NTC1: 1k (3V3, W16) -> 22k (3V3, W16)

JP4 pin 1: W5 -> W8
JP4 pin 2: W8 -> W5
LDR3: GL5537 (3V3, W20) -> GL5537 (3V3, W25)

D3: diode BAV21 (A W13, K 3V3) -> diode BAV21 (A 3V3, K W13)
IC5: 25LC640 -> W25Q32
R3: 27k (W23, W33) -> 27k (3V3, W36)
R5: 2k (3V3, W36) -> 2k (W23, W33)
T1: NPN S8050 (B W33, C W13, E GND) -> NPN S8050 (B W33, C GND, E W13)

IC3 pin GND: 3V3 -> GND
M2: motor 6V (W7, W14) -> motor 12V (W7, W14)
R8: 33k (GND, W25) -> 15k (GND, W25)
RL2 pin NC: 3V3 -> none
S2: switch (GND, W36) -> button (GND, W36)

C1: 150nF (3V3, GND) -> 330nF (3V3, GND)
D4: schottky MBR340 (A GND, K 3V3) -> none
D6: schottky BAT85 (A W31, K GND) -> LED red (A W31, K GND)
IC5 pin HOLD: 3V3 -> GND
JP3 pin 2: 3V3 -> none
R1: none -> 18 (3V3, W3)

Exercise instructions - What are the lines from the one with "JP4 pin 1: W5 -> W8" through the end of the entries? Give them again exactly, both end lines included.

Task output -
JP4 pin 1: W5 -> W8
JP4 pin 2: W8 -> W5
LDR3: GL5537 (3V3, W20) -> GL5537 (3V3, W25)

D3: diode BAV21 (A W13, K 3V3) -> diode BAV21 (A 3V3, K W13)
IC5: 25LC640 -> W25Q32
R3: 27k (W23, W33) -> 27k (3V3, W36)
R5: 2k (3V3, W36) -> 2k (W23, W33)
T1: NPN S8050 (B W33, C W13, E GND) -> NPN S8050 (B W33, C GND, E W13)

IC3 pin GND: 3V3 -> GND
M2: motor 6V (W7, W14) -> motor 12V (W7, W14)
R8: 33k (GND, W25) -> 15k (GND, W25)
RL2 pin NC: 3V3 -> none
S2: switch (GND, W36) -> button (GND, W36)

C1: 150nF (3V3, GND) -> 330nF (3V3, GND)
D4: schottky MBR340 (A GND, K 3V3) -> none
D6: schottky BAT85 (A W31, K GND) -> LED red (A W31, K GND)
IC5 pin HOLD: 3V3 -> GND
JP3 pin 2: 3V3 -> none
R1: none -> 18 (3V3, W3)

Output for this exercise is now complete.